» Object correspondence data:
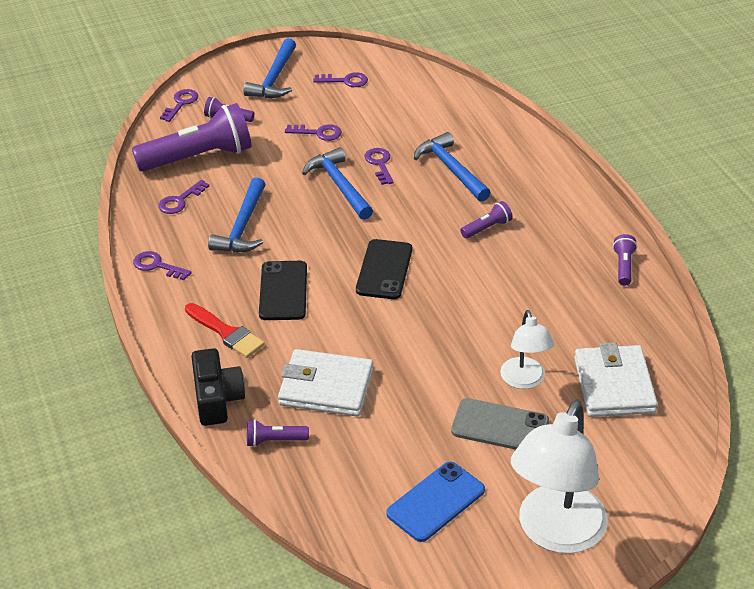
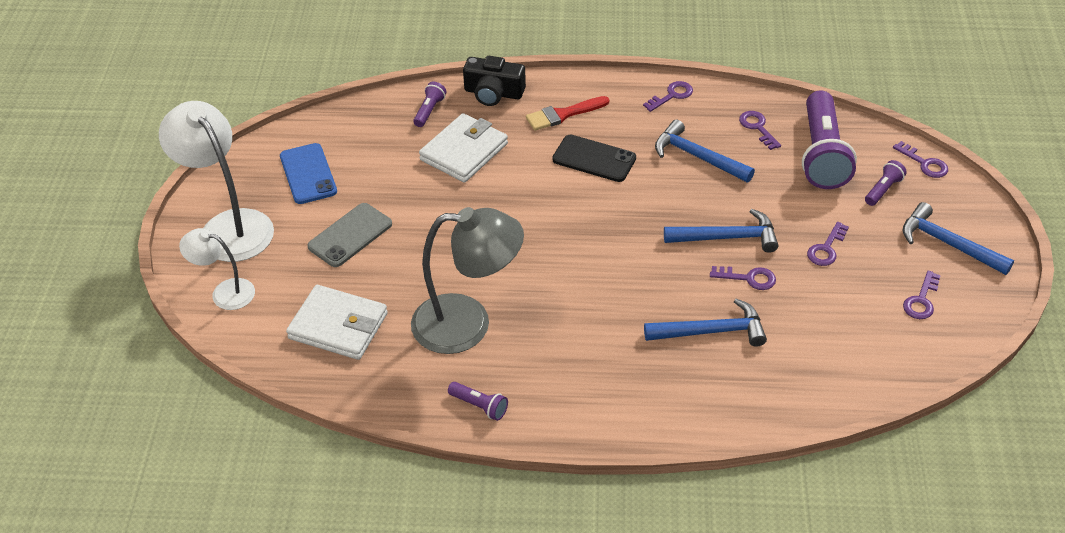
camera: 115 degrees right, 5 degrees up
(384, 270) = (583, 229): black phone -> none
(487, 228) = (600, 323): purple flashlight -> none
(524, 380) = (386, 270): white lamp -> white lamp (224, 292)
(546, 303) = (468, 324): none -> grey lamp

...

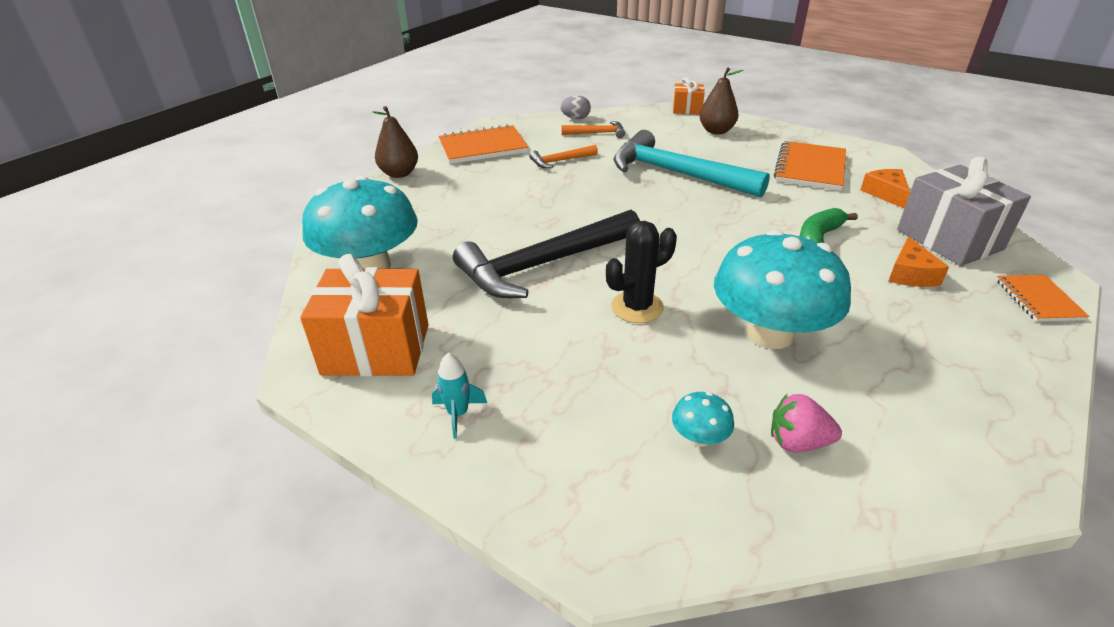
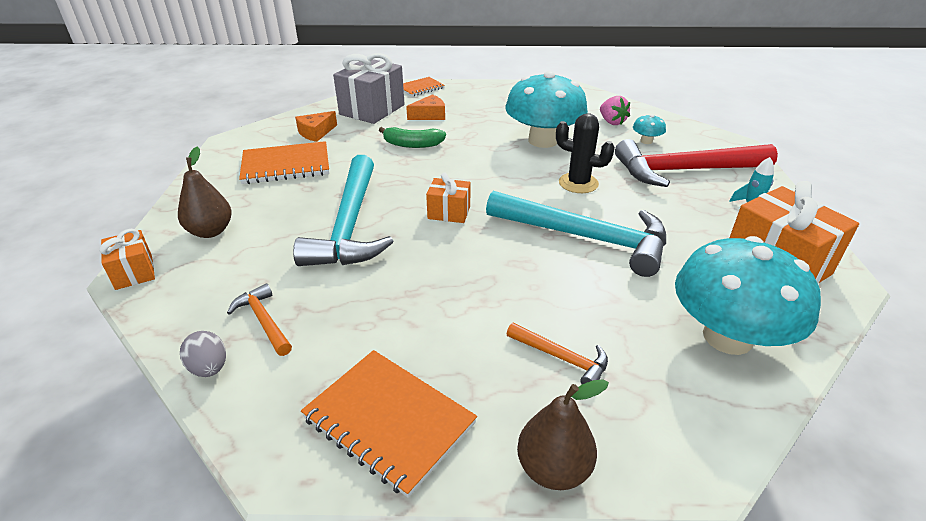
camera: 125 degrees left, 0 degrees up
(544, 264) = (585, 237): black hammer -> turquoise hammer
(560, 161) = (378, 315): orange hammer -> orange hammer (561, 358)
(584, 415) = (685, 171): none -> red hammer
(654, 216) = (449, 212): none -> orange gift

» Directions for this task: Count the lines above that contain the word "black". Write only the number.

» Finished exercise: 2